__DO THIS__. Copy out every line below that contains the string "kern", and leave out all the others.

__DATA SHOWN__.
※

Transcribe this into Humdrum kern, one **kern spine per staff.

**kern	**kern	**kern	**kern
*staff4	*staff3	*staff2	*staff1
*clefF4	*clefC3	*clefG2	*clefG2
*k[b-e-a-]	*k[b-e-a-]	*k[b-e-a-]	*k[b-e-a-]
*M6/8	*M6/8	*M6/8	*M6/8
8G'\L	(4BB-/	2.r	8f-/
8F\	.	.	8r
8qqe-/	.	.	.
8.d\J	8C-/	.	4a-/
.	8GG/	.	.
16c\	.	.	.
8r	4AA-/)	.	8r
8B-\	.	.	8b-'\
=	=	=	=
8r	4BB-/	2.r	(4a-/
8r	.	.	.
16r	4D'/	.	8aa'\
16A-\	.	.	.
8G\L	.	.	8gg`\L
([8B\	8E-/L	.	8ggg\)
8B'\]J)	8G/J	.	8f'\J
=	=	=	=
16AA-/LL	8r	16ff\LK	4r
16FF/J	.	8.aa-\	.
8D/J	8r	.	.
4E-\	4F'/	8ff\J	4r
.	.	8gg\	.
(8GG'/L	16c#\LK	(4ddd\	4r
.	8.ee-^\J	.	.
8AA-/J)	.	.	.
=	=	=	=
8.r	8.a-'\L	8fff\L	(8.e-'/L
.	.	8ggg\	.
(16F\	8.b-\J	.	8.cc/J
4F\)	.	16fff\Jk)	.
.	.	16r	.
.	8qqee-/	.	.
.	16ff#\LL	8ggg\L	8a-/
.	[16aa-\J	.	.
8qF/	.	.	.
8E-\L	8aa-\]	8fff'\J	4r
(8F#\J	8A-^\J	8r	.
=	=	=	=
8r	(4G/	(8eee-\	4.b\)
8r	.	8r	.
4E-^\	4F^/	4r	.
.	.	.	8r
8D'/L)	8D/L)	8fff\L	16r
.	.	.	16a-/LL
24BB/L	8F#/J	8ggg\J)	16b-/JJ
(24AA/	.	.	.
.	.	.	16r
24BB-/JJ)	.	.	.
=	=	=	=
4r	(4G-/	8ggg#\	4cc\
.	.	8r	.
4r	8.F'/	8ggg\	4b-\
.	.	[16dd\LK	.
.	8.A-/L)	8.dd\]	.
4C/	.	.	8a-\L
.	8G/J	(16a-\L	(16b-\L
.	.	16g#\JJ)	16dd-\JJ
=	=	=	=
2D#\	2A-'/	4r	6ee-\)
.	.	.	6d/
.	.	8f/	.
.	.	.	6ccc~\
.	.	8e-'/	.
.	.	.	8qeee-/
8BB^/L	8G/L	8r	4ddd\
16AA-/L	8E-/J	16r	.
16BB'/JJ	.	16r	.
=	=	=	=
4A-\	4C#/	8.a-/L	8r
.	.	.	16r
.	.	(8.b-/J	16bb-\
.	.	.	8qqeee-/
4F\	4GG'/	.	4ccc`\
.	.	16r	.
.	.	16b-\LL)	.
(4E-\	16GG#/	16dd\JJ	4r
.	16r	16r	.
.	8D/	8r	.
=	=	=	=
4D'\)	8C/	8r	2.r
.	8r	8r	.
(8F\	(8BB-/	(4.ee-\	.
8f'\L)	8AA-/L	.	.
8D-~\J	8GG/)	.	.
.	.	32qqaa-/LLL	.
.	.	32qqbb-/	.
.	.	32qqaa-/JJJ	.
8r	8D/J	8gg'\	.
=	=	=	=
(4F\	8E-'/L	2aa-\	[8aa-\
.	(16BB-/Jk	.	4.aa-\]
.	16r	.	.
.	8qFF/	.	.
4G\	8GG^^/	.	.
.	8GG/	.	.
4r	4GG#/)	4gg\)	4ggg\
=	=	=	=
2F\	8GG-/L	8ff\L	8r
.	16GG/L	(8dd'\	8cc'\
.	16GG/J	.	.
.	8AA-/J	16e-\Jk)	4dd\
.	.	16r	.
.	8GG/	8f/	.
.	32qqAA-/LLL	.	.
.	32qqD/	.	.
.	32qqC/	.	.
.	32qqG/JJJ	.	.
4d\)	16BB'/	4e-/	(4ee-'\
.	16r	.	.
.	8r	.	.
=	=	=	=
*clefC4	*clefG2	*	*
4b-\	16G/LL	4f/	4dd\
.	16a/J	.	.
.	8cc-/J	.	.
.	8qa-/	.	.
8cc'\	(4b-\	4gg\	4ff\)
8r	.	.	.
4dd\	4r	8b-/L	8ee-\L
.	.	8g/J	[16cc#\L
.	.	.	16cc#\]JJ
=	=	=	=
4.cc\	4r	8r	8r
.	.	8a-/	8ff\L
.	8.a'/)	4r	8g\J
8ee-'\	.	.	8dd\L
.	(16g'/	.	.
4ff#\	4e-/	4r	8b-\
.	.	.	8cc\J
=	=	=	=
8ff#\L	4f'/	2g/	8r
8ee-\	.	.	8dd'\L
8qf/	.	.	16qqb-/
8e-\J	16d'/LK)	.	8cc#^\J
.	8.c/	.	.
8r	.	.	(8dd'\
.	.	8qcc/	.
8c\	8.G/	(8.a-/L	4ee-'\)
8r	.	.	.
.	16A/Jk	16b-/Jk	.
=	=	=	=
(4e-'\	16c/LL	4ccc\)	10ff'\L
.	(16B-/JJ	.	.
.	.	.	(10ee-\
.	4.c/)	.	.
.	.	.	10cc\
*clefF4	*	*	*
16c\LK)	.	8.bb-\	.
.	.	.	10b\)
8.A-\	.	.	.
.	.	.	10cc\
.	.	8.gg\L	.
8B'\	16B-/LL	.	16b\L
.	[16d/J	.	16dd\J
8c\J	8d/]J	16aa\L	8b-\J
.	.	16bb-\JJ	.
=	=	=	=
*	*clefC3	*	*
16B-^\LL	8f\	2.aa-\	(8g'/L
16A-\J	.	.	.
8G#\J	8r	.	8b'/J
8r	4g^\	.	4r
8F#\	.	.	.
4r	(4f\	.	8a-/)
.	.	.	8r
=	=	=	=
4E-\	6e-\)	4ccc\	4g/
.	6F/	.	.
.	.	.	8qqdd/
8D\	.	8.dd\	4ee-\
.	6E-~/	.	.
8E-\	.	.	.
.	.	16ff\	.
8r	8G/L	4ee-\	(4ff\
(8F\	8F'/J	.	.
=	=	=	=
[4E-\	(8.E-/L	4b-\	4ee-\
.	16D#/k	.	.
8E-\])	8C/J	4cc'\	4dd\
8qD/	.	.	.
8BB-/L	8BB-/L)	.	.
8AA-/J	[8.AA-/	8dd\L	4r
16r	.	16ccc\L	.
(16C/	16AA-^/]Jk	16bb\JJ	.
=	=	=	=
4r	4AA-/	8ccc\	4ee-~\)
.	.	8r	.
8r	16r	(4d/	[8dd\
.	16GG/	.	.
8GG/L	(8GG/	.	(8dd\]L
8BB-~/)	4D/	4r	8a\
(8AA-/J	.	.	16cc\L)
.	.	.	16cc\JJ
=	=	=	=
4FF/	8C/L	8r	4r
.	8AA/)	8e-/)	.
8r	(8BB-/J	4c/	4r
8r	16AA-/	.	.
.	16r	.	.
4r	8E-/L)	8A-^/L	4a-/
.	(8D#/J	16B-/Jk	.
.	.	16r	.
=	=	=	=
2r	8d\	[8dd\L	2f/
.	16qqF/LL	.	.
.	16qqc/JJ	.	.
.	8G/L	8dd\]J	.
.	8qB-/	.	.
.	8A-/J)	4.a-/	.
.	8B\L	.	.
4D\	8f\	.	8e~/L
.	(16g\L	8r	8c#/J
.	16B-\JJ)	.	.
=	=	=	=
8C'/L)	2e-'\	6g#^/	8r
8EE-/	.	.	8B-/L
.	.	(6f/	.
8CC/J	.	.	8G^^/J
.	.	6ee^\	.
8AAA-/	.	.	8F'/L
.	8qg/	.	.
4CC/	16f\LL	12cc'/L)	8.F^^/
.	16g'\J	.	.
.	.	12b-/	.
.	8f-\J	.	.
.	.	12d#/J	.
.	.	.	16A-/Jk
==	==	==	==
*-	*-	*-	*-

※

__TASK OUTPUT__.
Transcribe this into Humdrum kern, one **kern spine per staff.
**kern	**kern	**kern	**kern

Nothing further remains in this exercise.